*Exercise brief*:
Return, in their exact form, the lines that lie between the start of the data below and the line containing "C1: 100uF (plus", with both ends included.

(Revision tracking records)
-- Opening Marker --

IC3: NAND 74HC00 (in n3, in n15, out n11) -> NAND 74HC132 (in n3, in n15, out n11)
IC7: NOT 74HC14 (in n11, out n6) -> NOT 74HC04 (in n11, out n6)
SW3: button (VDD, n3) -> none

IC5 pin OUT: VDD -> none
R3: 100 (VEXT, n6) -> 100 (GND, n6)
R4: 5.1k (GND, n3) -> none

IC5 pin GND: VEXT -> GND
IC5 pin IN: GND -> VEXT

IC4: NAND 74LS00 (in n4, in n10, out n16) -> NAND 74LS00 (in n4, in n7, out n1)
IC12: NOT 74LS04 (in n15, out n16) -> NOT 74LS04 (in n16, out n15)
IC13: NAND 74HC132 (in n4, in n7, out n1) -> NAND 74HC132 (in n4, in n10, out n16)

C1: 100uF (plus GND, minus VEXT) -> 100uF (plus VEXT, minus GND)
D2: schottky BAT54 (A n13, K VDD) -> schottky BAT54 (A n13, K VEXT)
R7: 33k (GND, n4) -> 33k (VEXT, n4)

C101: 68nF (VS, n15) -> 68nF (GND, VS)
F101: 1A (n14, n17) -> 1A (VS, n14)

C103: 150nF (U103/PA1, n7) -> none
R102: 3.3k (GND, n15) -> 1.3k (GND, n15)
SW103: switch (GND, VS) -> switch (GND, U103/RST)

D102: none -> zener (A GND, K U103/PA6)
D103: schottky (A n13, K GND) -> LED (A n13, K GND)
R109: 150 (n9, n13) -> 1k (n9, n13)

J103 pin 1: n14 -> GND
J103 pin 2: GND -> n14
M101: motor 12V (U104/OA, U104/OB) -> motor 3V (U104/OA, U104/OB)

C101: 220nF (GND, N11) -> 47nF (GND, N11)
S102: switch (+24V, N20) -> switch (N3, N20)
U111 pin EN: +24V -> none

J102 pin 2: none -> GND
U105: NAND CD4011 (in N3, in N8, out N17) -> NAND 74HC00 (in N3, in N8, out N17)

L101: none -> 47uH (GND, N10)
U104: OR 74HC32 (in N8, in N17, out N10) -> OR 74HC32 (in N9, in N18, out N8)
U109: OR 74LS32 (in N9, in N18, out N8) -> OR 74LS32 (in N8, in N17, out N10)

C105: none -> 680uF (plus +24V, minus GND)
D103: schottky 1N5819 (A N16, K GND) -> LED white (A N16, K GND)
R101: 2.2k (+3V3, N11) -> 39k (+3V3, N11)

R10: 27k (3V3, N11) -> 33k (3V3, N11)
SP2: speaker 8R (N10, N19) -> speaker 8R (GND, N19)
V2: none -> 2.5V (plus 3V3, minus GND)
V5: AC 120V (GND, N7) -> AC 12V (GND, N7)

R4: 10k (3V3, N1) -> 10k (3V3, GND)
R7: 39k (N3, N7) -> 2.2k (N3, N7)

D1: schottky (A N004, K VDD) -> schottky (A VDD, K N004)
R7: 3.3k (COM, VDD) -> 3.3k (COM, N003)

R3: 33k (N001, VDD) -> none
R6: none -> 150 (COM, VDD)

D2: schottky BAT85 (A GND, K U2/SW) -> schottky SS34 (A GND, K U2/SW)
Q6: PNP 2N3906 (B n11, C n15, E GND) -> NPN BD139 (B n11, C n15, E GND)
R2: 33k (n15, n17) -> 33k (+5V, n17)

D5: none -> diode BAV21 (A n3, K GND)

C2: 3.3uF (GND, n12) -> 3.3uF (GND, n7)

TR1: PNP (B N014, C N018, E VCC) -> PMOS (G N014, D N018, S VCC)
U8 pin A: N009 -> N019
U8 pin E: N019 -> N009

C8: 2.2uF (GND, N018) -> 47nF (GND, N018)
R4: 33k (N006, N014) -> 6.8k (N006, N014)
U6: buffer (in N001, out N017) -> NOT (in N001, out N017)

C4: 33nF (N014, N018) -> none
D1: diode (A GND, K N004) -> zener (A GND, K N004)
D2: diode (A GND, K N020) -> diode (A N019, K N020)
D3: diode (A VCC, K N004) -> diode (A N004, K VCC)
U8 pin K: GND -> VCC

-- Closing Marker --

*Output for this exercise*:
IC3: NAND 74HC00 (in n3, in n15, out n11) -> NAND 74HC132 (in n3, in n15, out n11)
IC7: NOT 74HC14 (in n11, out n6) -> NOT 74HC04 (in n11, out n6)
SW3: button (VDD, n3) -> none

IC5 pin OUT: VDD -> none
R3: 100 (VEXT, n6) -> 100 (GND, n6)
R4: 5.1k (GND, n3) -> none

IC5 pin GND: VEXT -> GND
IC5 pin IN: GND -> VEXT

IC4: NAND 74LS00 (in n4, in n10, out n16) -> NAND 74LS00 (in n4, in n7, out n1)
IC12: NOT 74LS04 (in n15, out n16) -> NOT 74LS04 (in n16, out n15)
IC13: NAND 74HC132 (in n4, in n7, out n1) -> NAND 74HC132 (in n4, in n10, out n16)

C1: 100uF (plus GND, minus VEXT) -> 100uF (plus VEXT, minus GND)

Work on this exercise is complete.